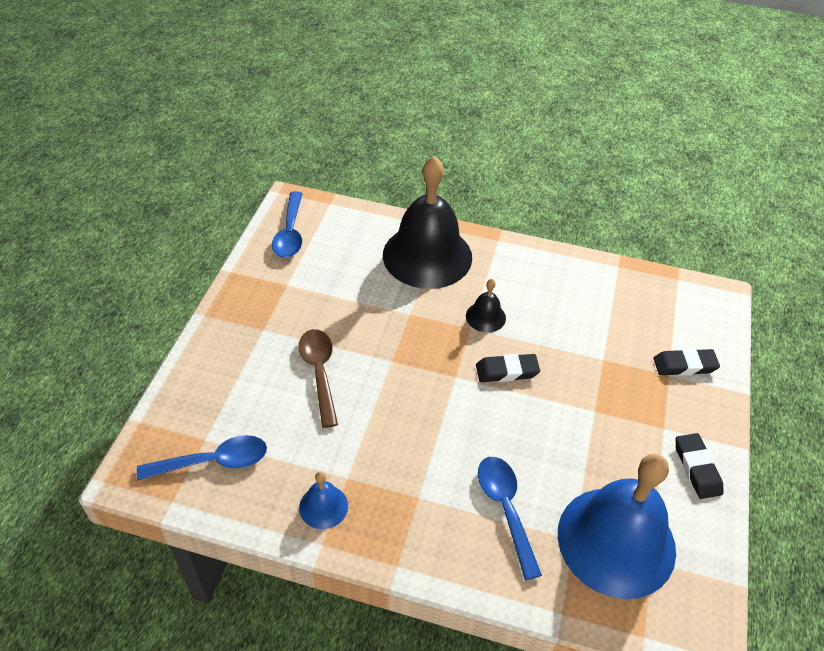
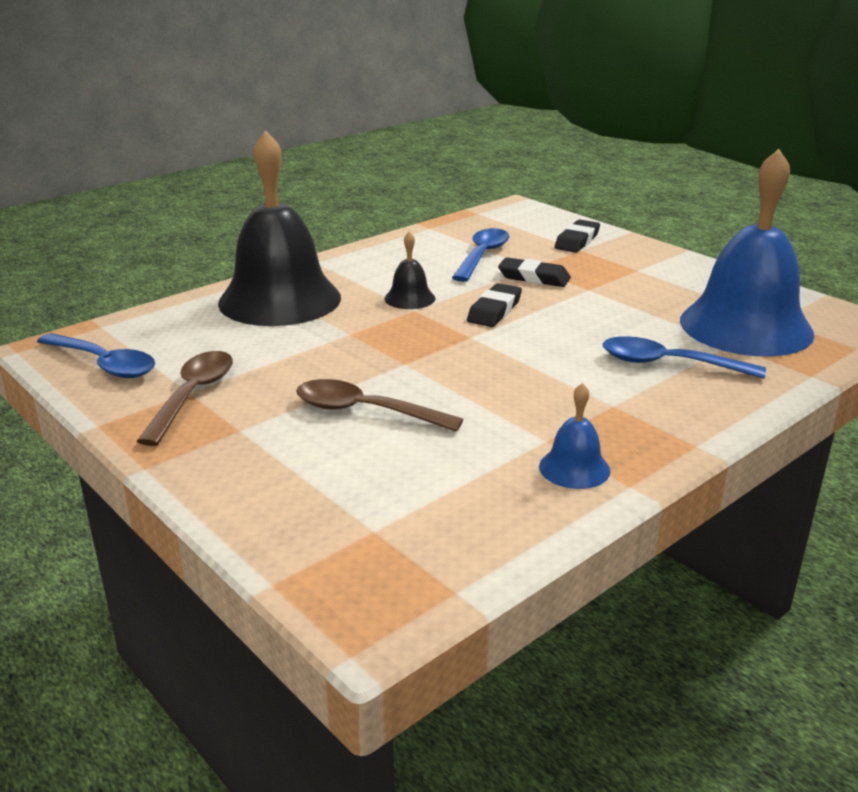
camera: 55 degrees left, 20 degrees down
(213, 461) = (422, 533): blue spoon -> blue spoon (482, 256)
(284, 289) = (193, 395): none -> brown spoon
(697, 468) = (693, 272): black eraser -> black eraser (534, 278)

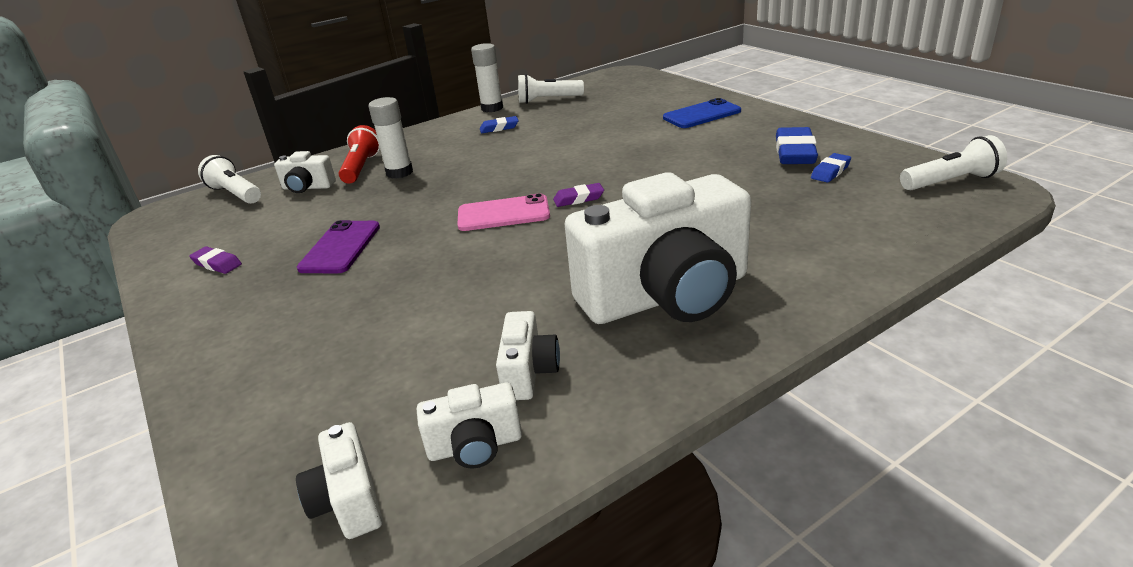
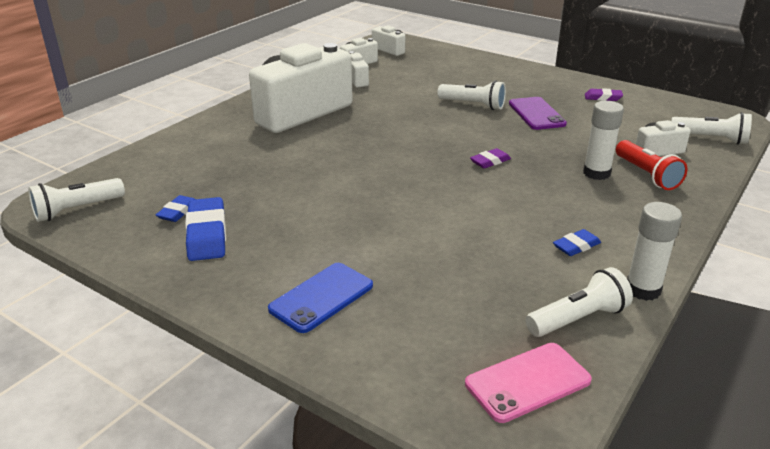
camera: 155 degrees right, 0 degrees up
(396, 274) = (473, 105): none -> white flashlight
(503, 214) = (447, 146): pink phone -> pink phone (527, 382)
(578, 199) = (396, 164): purple eraser -> purple eraser (490, 161)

EXERCISE BRIEF — With all pictures omitted, return exactly the lines from the one containing "(213, 461) = (422, 533): blue" through the end of the entries above.

TASK SOLUTION —
(213, 461) = (422, 533): blue spoon -> blue spoon (482, 256)
(284, 289) = (193, 395): none -> brown spoon
(697, 468) = (693, 272): black eraser -> black eraser (534, 278)

camera: 155 degrees right, 0 degrees up
(396, 274) = (473, 105): none -> white flashlight
(503, 214) = (447, 146): pink phone -> pink phone (527, 382)
(578, 199) = (396, 164): purple eraser -> purple eraser (490, 161)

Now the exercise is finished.